What the exercise asks » In the records below, one line contains "Review Options: [405,47,610,167]". Print that line and every line after it exactly, down to the final one.

[Dataset entries]
--- --- ---
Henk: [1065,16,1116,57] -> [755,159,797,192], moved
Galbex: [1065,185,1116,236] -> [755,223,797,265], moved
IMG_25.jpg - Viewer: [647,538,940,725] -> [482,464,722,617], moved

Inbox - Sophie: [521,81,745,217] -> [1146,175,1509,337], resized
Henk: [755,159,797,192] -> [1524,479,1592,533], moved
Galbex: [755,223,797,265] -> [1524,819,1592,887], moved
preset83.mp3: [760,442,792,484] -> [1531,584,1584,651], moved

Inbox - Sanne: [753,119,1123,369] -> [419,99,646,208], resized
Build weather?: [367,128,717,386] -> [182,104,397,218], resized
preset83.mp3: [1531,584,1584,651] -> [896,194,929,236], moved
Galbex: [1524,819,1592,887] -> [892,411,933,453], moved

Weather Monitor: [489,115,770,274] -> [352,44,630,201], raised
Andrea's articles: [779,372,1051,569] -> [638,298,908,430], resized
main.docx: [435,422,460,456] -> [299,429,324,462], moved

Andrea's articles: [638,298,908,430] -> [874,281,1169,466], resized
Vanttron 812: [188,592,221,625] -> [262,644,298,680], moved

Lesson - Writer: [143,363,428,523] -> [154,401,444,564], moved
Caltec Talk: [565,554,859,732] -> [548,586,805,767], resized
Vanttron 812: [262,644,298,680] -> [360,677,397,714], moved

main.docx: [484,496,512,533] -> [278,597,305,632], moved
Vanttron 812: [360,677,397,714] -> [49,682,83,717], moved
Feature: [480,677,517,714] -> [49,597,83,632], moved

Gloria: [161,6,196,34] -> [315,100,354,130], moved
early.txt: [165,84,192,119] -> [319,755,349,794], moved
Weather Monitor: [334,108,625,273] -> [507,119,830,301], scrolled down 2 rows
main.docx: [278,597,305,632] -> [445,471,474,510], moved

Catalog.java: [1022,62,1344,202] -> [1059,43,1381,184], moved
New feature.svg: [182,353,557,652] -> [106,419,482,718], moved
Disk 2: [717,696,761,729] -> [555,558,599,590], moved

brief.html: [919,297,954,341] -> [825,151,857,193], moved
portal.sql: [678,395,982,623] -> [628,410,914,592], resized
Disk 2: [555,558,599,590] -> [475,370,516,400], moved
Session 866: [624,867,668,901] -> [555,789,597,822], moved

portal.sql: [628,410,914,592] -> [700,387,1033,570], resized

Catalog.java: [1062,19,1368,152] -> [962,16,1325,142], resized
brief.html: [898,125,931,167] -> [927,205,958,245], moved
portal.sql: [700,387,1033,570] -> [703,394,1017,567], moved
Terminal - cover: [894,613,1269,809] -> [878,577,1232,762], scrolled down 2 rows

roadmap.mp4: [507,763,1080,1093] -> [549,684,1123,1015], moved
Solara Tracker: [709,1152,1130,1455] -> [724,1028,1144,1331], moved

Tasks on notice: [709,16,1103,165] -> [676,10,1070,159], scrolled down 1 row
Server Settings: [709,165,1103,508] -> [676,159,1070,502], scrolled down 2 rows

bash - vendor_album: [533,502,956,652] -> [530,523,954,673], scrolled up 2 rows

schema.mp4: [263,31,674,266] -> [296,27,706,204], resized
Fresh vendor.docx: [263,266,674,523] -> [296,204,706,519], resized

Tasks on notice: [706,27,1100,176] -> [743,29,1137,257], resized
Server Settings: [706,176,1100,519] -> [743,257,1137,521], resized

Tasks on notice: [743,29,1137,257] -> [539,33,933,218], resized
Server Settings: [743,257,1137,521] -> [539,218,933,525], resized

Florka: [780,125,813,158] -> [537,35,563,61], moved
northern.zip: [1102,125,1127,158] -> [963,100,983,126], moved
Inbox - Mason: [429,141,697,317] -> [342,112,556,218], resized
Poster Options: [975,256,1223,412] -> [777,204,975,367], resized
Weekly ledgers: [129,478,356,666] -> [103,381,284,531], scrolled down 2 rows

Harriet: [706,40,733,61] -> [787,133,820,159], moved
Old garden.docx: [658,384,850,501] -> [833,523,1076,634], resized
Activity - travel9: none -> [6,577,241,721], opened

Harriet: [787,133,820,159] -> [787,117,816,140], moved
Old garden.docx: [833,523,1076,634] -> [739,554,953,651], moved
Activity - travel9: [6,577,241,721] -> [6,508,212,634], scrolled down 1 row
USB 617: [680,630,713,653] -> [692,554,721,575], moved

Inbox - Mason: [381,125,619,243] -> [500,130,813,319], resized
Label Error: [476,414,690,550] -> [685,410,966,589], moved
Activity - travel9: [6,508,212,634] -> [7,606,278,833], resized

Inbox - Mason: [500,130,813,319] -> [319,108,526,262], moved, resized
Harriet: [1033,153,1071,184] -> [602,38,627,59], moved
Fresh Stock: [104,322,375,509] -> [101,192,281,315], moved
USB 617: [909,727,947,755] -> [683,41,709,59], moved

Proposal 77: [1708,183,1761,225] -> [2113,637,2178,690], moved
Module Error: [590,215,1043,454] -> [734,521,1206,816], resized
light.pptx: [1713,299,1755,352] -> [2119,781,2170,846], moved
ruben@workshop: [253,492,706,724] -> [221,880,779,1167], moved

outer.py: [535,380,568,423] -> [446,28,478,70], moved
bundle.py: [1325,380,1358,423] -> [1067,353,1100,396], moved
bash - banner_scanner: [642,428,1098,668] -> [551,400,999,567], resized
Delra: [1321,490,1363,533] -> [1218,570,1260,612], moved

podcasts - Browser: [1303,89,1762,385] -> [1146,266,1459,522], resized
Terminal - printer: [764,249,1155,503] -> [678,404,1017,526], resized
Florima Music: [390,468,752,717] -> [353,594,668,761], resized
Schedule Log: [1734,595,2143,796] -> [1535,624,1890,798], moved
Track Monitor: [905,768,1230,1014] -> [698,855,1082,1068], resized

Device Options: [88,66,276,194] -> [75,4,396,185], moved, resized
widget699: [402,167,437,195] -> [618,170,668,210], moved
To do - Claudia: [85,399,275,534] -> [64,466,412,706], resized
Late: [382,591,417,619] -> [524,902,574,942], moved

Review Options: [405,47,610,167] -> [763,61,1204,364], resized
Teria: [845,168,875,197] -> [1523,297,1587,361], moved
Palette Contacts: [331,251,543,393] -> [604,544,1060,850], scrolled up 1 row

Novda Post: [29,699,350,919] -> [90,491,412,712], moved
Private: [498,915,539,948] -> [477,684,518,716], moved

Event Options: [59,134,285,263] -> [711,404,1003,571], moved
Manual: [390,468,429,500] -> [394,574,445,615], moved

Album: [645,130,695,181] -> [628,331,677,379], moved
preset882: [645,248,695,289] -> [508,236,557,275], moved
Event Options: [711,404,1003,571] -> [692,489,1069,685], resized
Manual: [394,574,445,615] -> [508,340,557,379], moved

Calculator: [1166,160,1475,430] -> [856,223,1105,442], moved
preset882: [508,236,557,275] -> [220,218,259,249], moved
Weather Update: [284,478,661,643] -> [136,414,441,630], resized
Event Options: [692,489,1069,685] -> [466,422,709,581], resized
--- --- ---
Response area »
Review Options: [405,47,610,167] -> [763,61,1204,364], resized
Teria: [845,168,875,197] -> [1523,297,1587,361], moved
Palette Contacts: [331,251,543,393] -> [604,544,1060,850], scrolled up 1 row

Novda Post: [29,699,350,919] -> [90,491,412,712], moved
Private: [498,915,539,948] -> [477,684,518,716], moved

Event Options: [59,134,285,263] -> [711,404,1003,571], moved
Manual: [390,468,429,500] -> [394,574,445,615], moved

Album: [645,130,695,181] -> [628,331,677,379], moved
preset882: [645,248,695,289] -> [508,236,557,275], moved
Event Options: [711,404,1003,571] -> [692,489,1069,685], resized
Manual: [394,574,445,615] -> [508,340,557,379], moved

Calculator: [1166,160,1475,430] -> [856,223,1105,442], moved
preset882: [508,236,557,275] -> [220,218,259,249], moved
Weather Update: [284,478,661,643] -> [136,414,441,630], resized
Event Options: [692,489,1069,685] -> [466,422,709,581], resized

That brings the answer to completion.